■ **EXERCISE DATA**:
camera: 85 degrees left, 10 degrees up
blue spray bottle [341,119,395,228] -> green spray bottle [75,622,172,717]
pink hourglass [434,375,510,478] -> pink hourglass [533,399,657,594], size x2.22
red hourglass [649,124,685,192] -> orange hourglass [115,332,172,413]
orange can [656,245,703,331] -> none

■ **TO DO**:
Only a number is wanted here: how many lines of the material contain the string "hourglass".

■ **OUTPUT FOR THIS TASK**:
2